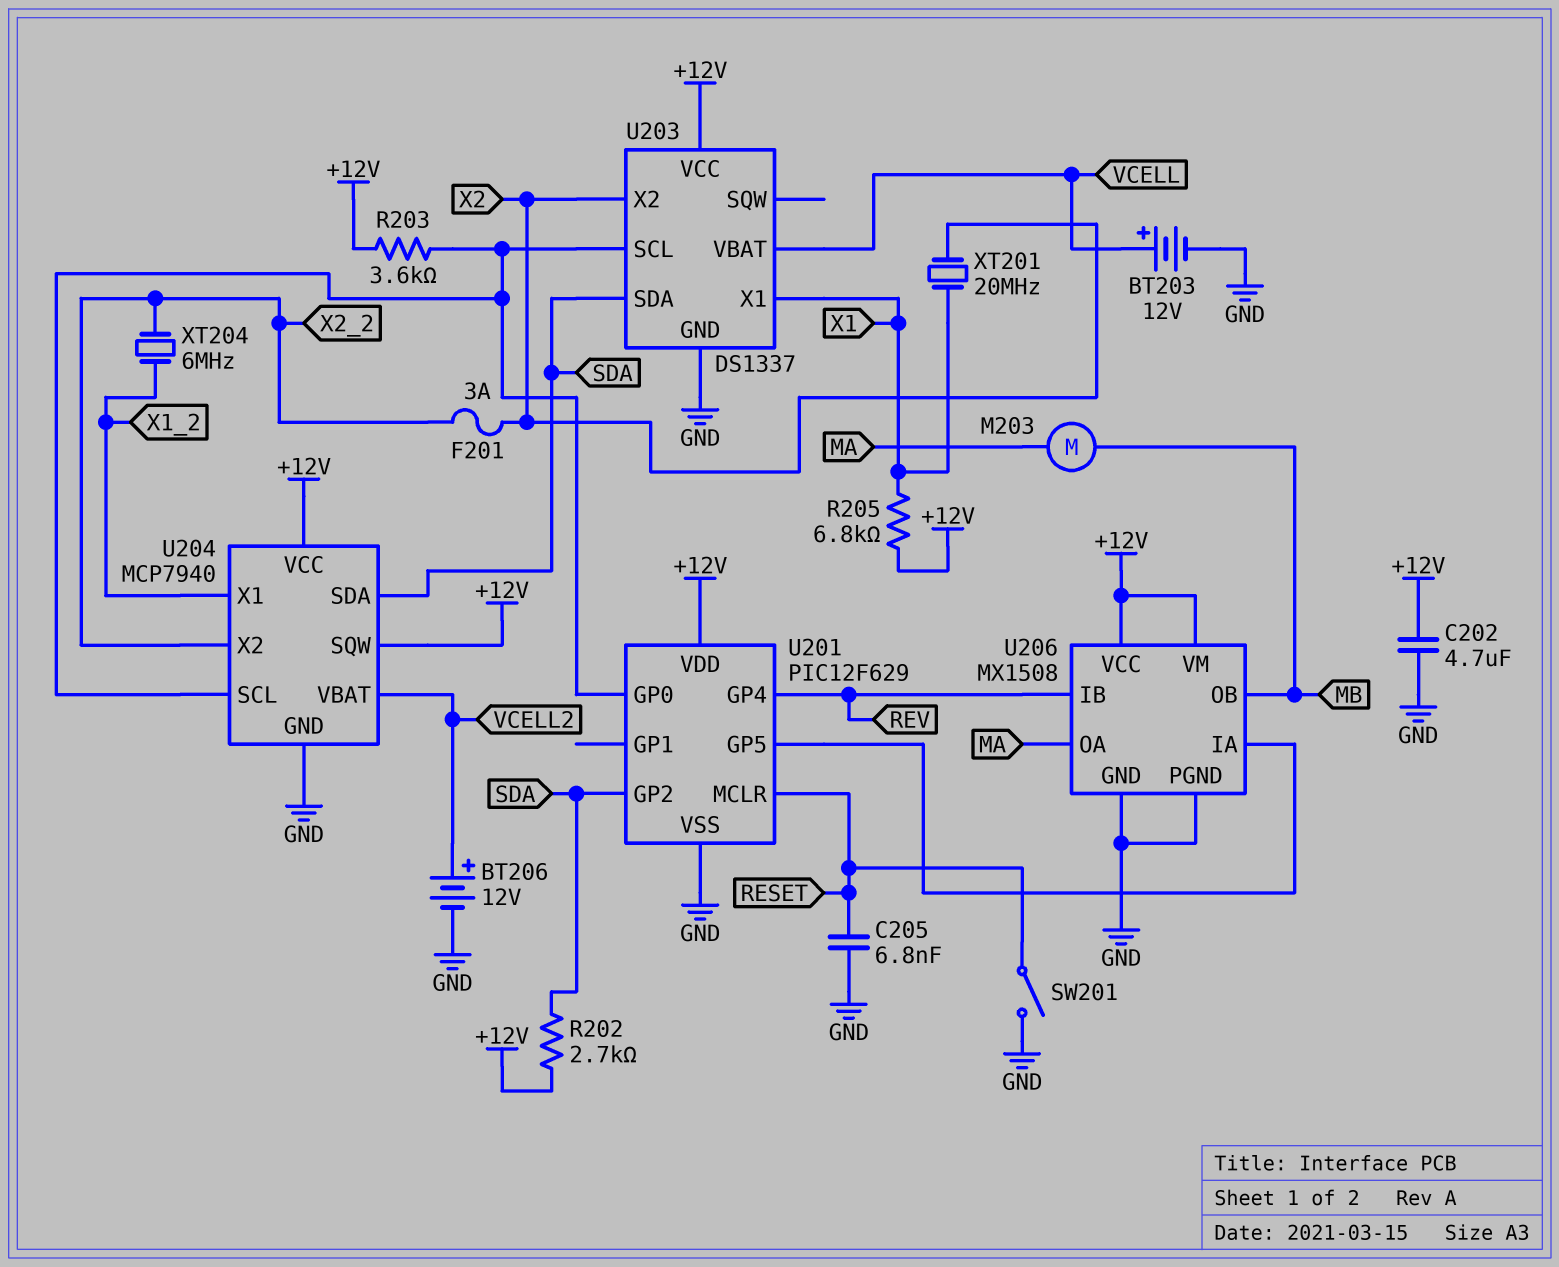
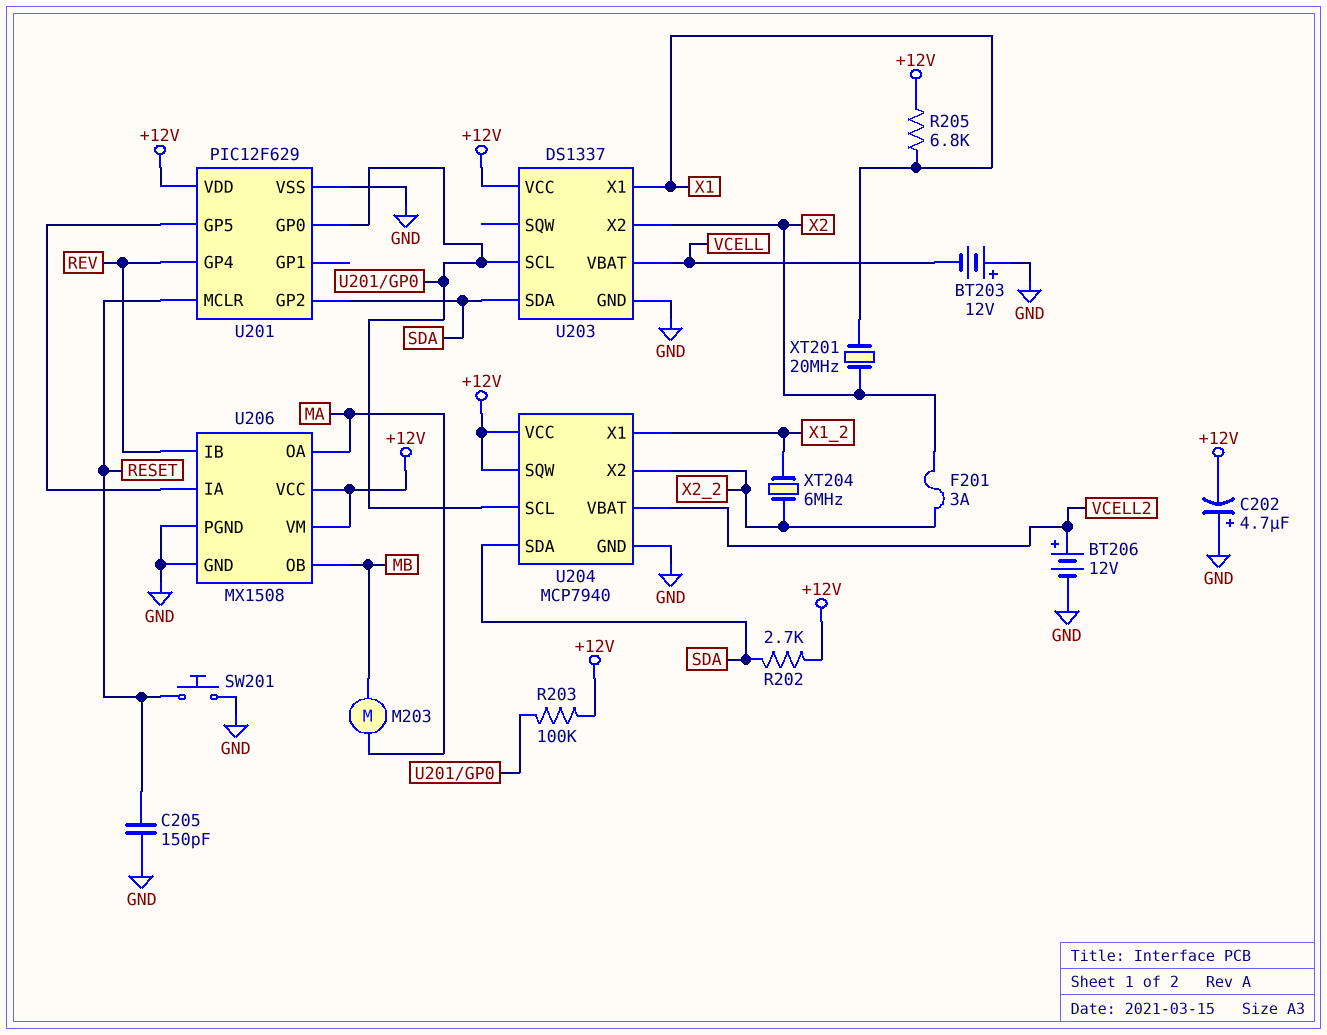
BT203: 12V (plus VCELL, minus GND) -> 12V (plus GND, minus VCELL)
C202: 4.7uF (+12V, GND) -> 4.7uF (plus GND, minus +12V)
C205: 6.8nF (GND, RESET) -> 150pF (GND, RESET)
R203: 3.6k (+12V, U201/GP0) -> 100k (+12V, U201/GP0)
SW201: switch (GND, RESET) -> button (GND, RESET)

________________________________________

▶ _TRY IT_: Copy the listing above verbatim, leaving out pictures.

▶ _RESULT OF THE EXERCISE_:
BT203: 12V (plus VCELL, minus GND) -> 12V (plus GND, minus VCELL)
C202: 4.7uF (+12V, GND) -> 4.7uF (plus GND, minus +12V)
C205: 6.8nF (GND, RESET) -> 150pF (GND, RESET)
R203: 3.6k (+12V, U201/GP0) -> 100k (+12V, U201/GP0)
SW201: switch (GND, RESET) -> button (GND, RESET)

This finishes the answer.